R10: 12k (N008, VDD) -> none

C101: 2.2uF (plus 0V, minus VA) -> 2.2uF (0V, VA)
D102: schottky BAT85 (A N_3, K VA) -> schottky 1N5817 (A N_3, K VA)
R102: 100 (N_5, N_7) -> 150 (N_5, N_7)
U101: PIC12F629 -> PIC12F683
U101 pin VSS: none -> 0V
+--
__WORK ITEM__.
Determine how many lines in the listing hold the word "none". Give only that figure.

__RESPONSE FOR THIS EXERCISE__.
2